TASK GOAL
When you reach the line with "(204, 557) = (68, 253): blue" in the data below, begin printing lines exactly, and stop once the line with "(823, 346) = (670, 518): red house -> none" has been printed.

TASK INPUT
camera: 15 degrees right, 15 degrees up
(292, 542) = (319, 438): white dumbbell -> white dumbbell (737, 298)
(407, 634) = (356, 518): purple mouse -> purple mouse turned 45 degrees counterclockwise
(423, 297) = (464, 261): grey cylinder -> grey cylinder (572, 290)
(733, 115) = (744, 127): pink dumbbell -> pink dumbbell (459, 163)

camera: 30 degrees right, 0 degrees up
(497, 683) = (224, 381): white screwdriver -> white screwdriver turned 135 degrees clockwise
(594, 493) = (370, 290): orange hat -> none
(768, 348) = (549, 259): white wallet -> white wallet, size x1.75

--

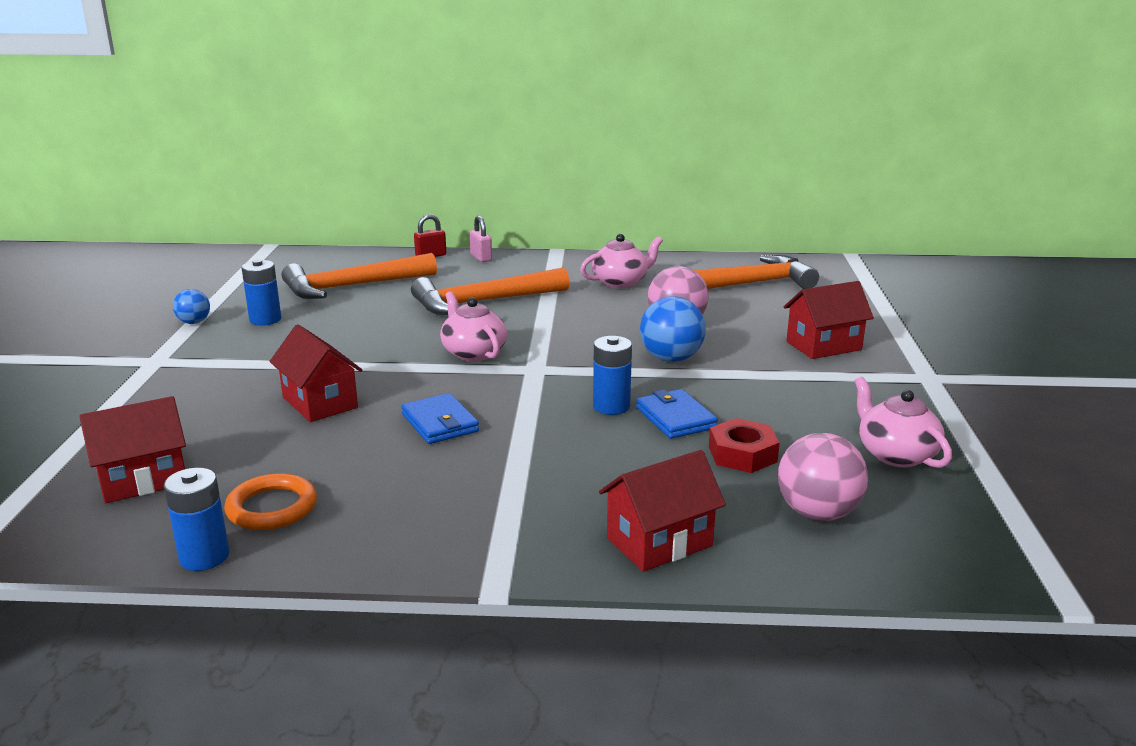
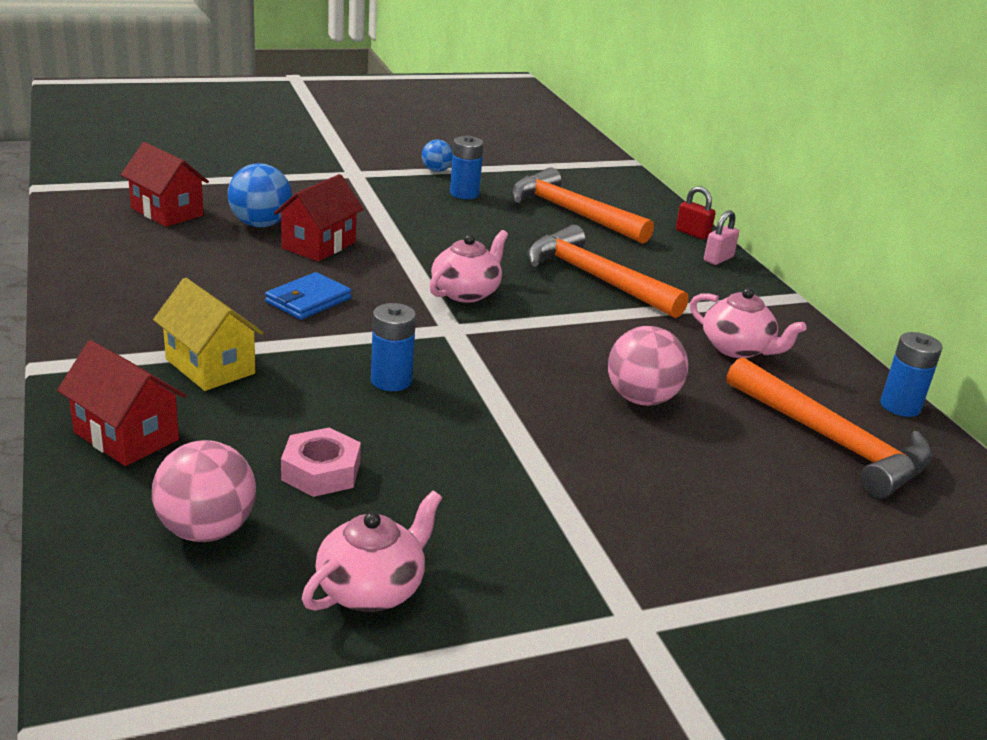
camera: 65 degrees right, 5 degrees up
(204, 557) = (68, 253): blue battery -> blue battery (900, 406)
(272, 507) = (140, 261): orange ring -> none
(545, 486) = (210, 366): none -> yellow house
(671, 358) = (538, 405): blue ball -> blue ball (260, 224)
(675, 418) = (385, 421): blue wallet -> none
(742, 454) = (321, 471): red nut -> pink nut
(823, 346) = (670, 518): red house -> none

==

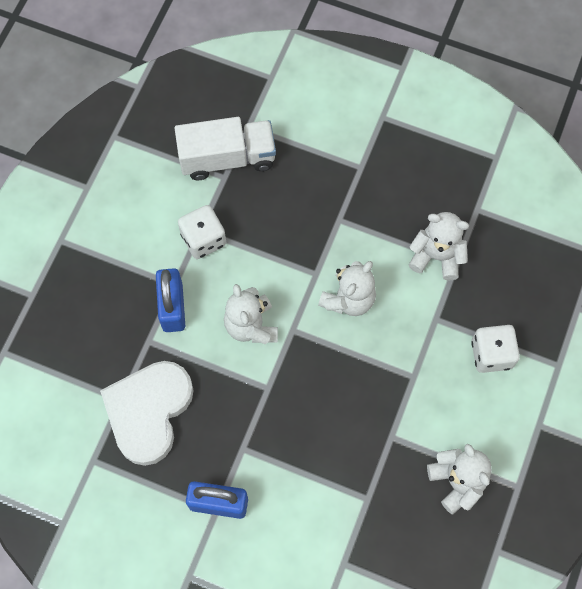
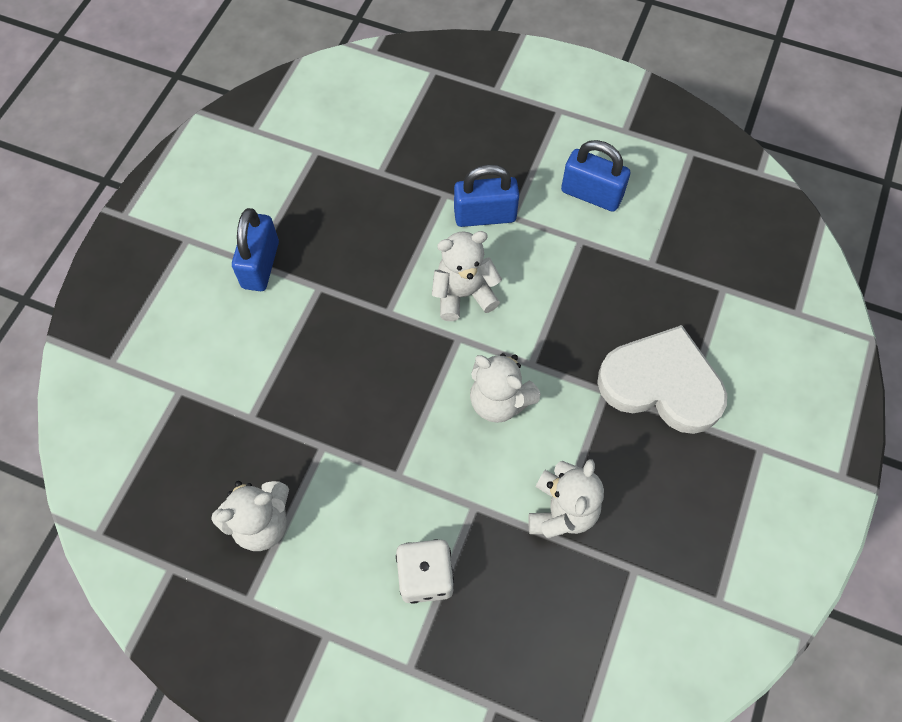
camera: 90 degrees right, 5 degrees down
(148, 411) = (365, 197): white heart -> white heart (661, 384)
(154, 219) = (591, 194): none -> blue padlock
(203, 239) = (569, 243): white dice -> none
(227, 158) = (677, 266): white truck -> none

SOLUTION TO THE EXERCISE
(204, 557) = (68, 253): blue battery -> blue battery (900, 406)
(272, 507) = (140, 261): orange ring -> none
(545, 486) = (210, 366): none -> yellow house
(671, 358) = (538, 405): blue ball -> blue ball (260, 224)
(675, 418) = (385, 421): blue wallet -> none
(742, 454) = (321, 471): red nut -> pink nut
(823, 346) = (670, 518): red house -> none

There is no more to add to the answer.